Supplied entries >>

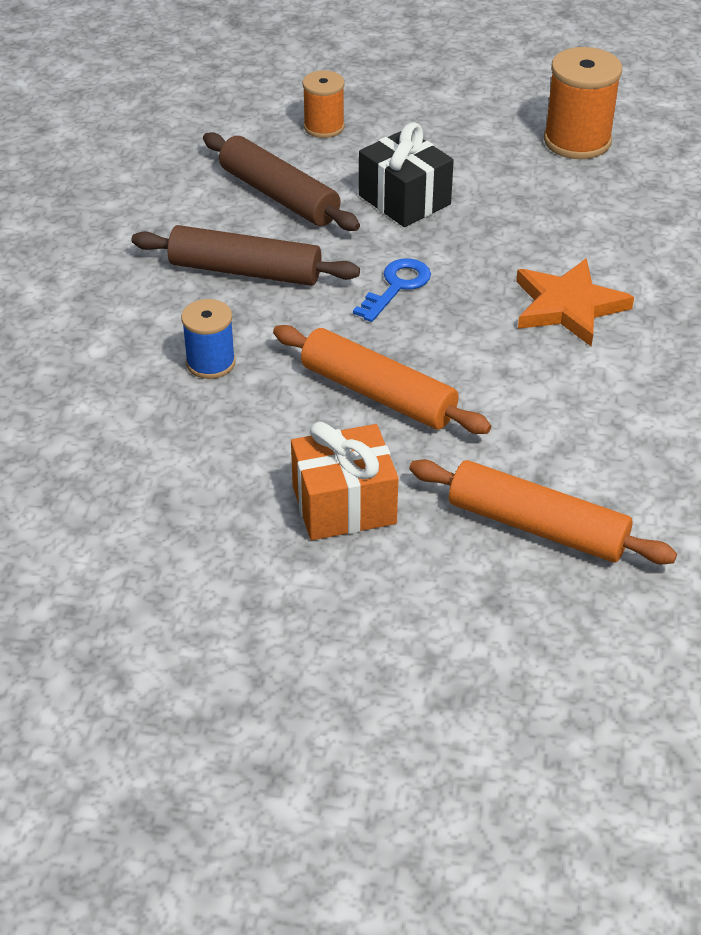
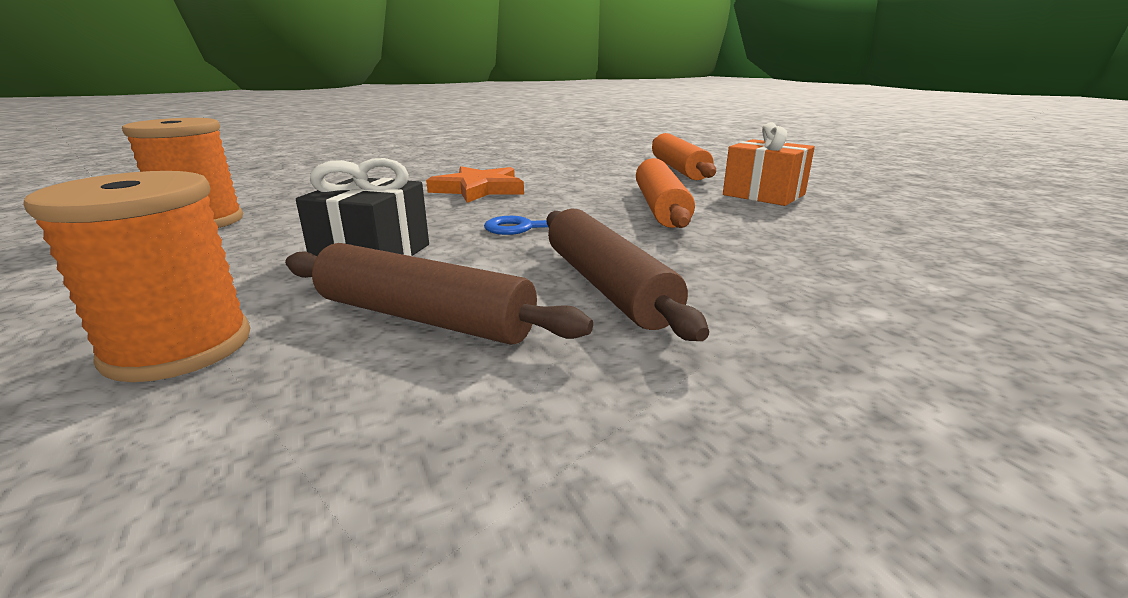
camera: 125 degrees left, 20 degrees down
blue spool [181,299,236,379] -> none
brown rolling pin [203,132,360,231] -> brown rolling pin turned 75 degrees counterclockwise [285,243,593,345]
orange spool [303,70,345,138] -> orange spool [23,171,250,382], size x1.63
==
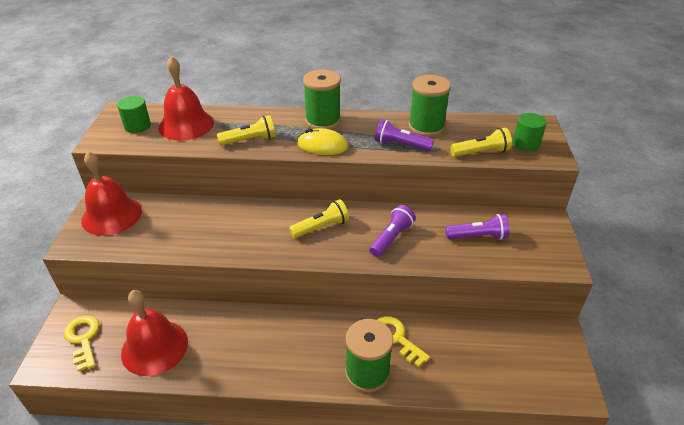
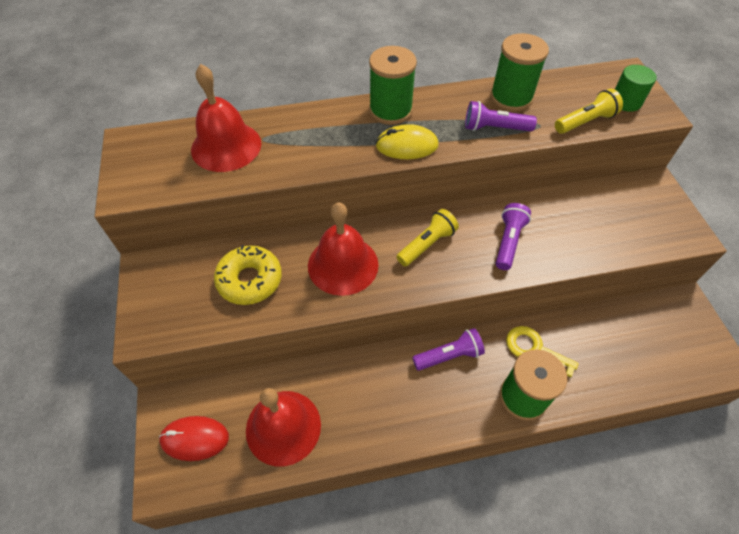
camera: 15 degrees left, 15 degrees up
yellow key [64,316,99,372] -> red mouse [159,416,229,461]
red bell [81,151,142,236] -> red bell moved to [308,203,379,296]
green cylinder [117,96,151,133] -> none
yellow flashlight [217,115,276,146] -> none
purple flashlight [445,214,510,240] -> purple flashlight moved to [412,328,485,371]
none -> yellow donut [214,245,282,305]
* * *
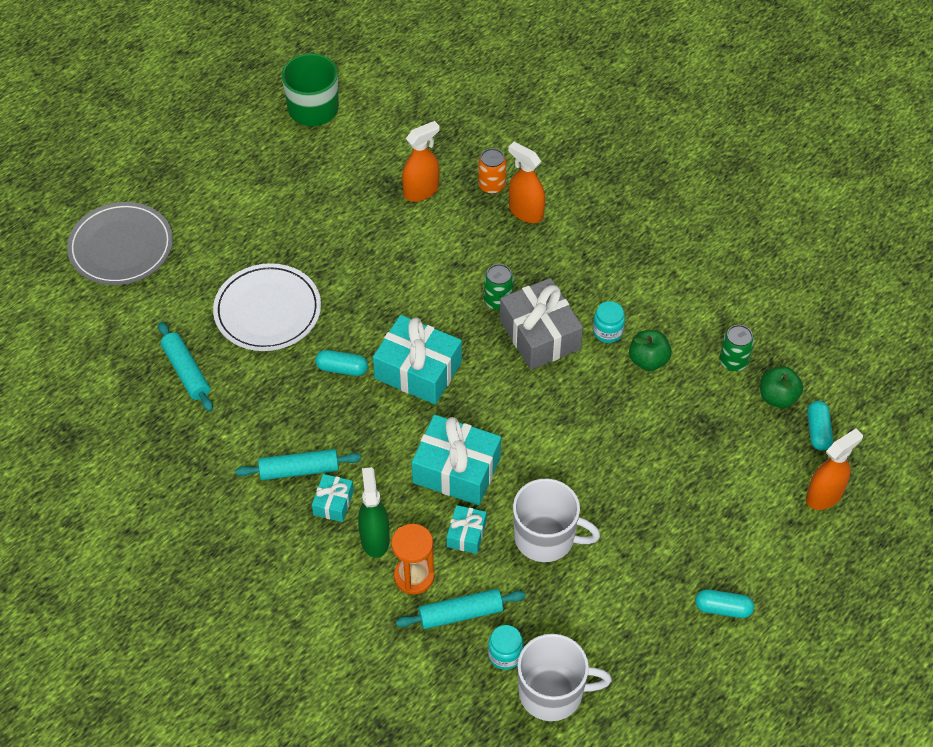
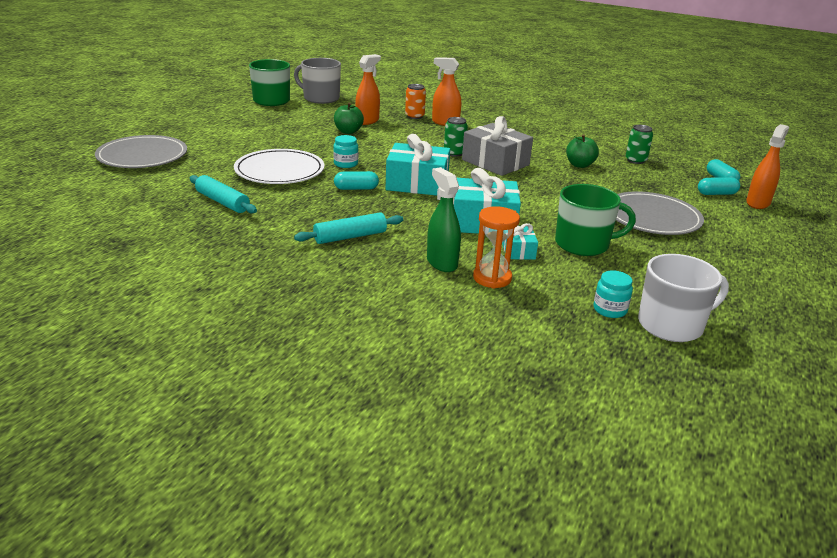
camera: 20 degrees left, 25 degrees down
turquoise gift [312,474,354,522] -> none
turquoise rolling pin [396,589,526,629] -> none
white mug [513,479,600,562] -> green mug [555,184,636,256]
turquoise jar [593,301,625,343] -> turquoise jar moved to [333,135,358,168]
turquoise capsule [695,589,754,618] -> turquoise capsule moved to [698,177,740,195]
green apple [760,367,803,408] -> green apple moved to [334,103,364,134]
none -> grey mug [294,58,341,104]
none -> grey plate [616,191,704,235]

Exercise instructions >>
In the listing above, find the line with "none -> grey mug [294,58,341,104]" and the line with "none -> grey plate [616,191,704,235]"; set down exactly those two lines and every line between them, nothing more.

Answer to this task >>
none -> grey mug [294,58,341,104]
none -> grey plate [616,191,704,235]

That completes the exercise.